══ Dataset records ══
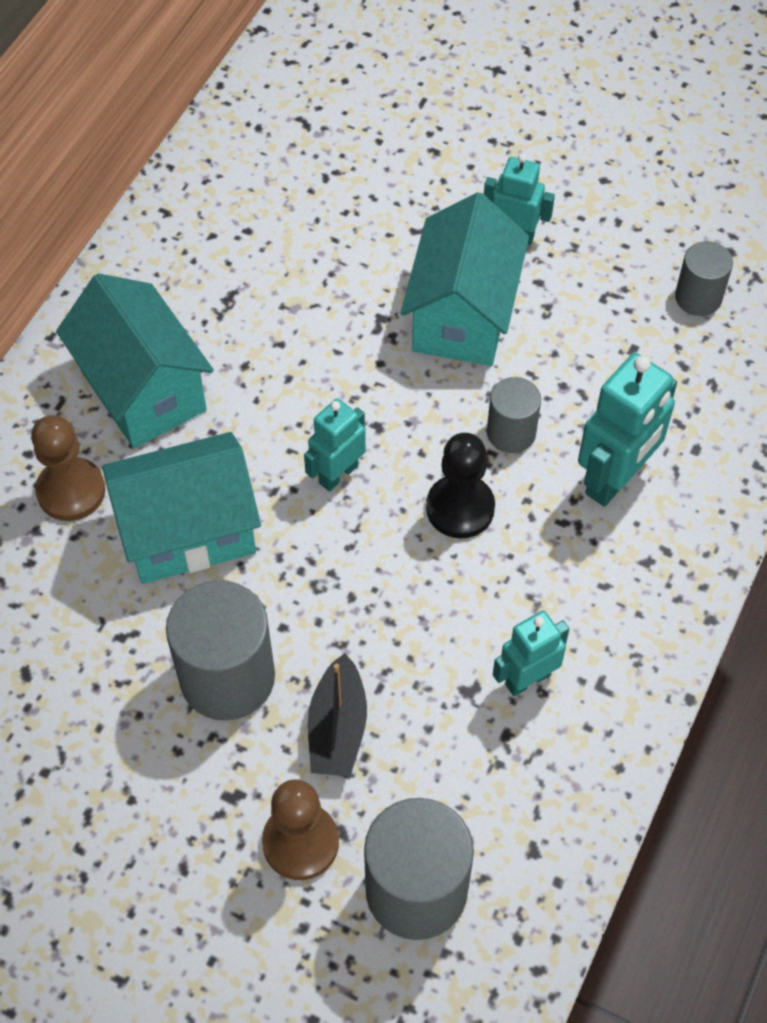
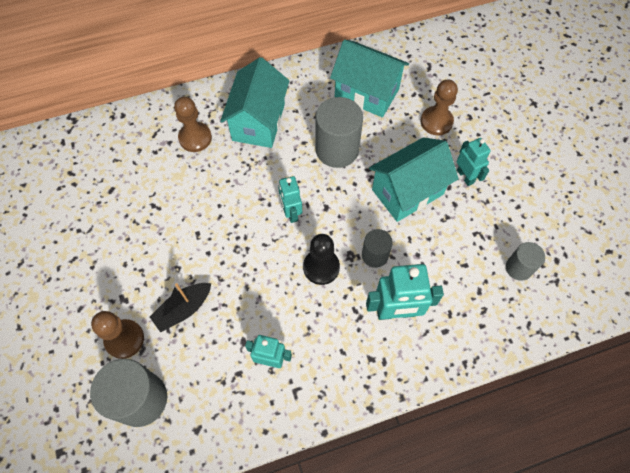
camera: 45 degrees right, 5 degrees up
(188, 532) = (216, 187): turquoise house -> turquoise house (366, 93)
(227, 677) = (169, 253): grey cylinder -> grey cylinder (337, 149)
(338, 474) = (291, 213): turquoise robot -> turquoise robot turned 105 degrees counterclockwise
(398, 192) = (436, 122): none -> brown pawn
═══
▸ Your assignment
Every line above with the word "turquoise" belongs in the answer, copied as written.

▸ Solution to this problem
(188, 532) = (216, 187): turquoise house -> turquoise house (366, 93)
(338, 474) = (291, 213): turquoise robot -> turquoise robot turned 105 degrees counterclockwise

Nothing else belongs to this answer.